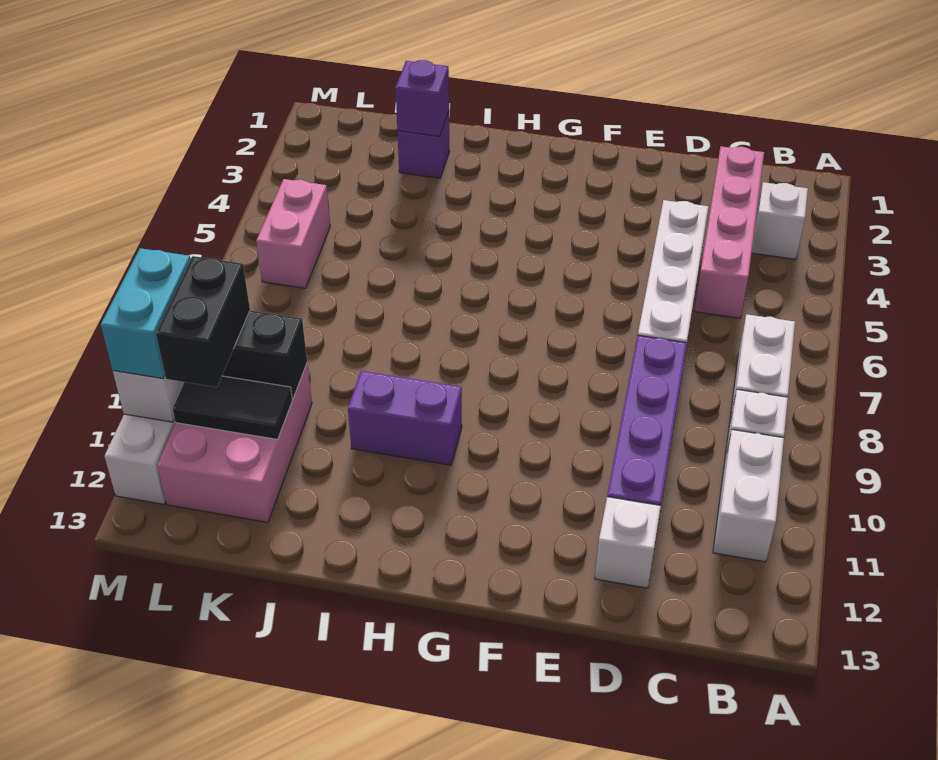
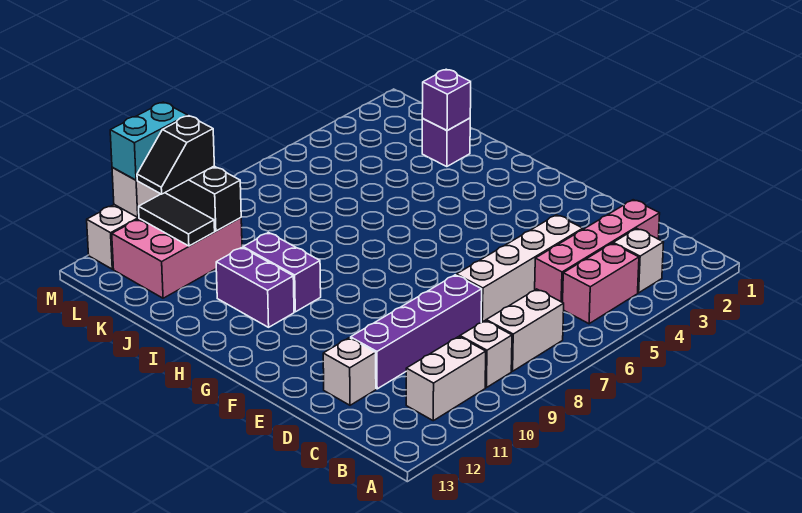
none -> purple brick H11:I11 level 1
pink brick L5:L6 level 1 -> pink brick B4:B5 level 1
black brick L10:L11 level 3 -> black slope L10:L11 level 3 top 10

### [YOUR ASSIGNMENT]
Print the listing exactly, pictures excluded.

### [ANSWER TO THIS TASK]
none -> purple brick H11:I11 level 1
pink brick L5:L6 level 1 -> pink brick B4:B5 level 1
black brick L10:L11 level 3 -> black slope L10:L11 level 3 top 10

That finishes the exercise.